**Data for processing:**
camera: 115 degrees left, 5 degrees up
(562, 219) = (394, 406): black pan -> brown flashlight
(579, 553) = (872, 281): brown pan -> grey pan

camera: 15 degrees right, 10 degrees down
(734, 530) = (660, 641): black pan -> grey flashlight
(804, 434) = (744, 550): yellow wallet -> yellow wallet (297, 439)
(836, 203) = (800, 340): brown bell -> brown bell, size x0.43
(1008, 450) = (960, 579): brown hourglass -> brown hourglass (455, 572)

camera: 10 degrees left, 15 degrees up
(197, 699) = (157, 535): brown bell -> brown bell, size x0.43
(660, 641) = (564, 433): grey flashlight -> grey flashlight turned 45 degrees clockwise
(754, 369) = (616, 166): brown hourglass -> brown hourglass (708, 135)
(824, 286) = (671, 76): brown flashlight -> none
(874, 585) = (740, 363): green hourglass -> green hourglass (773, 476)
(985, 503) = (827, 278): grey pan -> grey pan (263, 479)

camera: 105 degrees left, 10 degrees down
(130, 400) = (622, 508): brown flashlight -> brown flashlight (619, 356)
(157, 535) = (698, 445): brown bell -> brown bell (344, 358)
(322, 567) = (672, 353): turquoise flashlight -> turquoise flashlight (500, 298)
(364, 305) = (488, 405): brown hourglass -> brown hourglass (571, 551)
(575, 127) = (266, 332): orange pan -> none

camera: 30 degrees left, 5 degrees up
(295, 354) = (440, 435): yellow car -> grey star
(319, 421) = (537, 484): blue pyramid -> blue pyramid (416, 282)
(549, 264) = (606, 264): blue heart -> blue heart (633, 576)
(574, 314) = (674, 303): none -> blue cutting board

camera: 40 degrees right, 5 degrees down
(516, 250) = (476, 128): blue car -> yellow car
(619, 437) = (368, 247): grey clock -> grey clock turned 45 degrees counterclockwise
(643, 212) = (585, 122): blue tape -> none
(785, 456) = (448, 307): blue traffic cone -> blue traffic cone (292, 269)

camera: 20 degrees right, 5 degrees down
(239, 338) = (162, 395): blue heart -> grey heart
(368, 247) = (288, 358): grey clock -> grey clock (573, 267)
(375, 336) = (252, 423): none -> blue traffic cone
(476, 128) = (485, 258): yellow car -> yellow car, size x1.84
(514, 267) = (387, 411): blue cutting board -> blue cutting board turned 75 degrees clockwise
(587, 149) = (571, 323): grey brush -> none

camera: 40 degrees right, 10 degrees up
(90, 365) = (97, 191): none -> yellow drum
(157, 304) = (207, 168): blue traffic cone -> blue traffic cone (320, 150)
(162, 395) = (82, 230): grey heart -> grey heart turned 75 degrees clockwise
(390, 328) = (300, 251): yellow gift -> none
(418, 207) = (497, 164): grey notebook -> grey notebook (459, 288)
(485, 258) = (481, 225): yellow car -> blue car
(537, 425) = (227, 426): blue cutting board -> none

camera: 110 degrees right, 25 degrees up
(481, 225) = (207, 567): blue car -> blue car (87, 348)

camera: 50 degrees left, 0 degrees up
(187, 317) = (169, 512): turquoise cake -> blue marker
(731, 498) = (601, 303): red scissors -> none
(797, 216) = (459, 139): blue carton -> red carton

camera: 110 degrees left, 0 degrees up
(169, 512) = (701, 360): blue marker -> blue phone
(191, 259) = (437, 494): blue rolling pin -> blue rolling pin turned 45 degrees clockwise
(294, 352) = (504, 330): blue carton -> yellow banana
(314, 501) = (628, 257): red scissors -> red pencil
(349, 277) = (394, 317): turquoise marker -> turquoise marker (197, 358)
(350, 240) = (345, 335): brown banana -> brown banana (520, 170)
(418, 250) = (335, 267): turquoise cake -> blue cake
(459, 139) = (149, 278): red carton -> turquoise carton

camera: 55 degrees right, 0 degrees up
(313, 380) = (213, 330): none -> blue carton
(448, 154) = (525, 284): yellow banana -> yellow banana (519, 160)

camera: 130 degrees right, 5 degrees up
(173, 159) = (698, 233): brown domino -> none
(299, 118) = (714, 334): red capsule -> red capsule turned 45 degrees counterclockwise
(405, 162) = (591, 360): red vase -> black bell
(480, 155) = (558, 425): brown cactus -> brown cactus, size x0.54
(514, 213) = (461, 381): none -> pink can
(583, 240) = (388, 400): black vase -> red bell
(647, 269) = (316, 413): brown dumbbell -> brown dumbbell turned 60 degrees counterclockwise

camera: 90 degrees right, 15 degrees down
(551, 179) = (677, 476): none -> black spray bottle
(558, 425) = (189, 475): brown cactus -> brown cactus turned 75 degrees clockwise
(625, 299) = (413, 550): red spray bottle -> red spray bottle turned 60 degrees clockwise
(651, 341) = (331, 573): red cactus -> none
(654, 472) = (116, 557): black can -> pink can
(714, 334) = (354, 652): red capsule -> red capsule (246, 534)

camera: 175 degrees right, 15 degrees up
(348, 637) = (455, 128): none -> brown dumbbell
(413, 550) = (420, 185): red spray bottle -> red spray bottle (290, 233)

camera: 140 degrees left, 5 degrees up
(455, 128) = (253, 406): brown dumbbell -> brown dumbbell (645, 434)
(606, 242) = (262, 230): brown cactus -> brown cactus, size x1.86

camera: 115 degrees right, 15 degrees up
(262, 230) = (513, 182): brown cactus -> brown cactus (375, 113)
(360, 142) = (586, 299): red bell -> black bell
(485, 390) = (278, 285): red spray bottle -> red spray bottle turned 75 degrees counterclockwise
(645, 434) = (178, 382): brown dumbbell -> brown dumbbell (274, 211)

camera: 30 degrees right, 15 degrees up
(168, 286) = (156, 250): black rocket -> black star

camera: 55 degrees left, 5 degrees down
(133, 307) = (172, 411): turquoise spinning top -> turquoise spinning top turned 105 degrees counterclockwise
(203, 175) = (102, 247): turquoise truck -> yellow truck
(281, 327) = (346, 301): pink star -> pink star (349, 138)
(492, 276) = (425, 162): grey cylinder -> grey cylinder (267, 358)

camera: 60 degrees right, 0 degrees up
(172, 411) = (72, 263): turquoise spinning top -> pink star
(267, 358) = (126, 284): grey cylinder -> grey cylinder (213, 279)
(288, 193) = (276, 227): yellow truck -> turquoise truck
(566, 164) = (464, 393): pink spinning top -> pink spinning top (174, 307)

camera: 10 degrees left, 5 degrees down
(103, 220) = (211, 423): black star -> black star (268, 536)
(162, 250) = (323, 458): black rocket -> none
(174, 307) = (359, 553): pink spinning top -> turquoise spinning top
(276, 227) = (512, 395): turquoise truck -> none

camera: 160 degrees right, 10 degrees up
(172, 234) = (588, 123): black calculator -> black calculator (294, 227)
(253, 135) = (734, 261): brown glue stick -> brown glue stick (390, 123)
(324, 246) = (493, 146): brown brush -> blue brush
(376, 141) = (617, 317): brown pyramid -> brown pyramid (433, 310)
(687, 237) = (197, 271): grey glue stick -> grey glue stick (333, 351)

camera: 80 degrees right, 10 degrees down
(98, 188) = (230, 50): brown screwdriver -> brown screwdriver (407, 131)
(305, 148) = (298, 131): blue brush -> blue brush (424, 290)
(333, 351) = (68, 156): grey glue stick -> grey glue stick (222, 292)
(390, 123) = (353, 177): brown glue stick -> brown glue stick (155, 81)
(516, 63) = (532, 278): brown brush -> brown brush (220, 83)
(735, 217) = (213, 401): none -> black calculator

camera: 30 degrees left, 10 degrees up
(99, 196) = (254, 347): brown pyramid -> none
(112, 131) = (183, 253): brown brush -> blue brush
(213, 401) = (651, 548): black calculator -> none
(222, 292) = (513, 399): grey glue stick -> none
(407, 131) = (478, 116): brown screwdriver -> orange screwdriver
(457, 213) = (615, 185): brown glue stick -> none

**Action item:**
Please give an exact restatement of only the lines from the beginning of the material above to the line with "(836, 203) = (800, 340): brown", inclusive.

**Answer for the task:**
camera: 115 degrees left, 5 degrees up
(562, 219) = (394, 406): black pan -> brown flashlight
(579, 553) = (872, 281): brown pan -> grey pan

camera: 15 degrees right, 10 degrees down
(734, 530) = (660, 641): black pan -> grey flashlight
(804, 434) = (744, 550): yellow wallet -> yellow wallet (297, 439)
(836, 203) = (800, 340): brown bell -> brown bell, size x0.43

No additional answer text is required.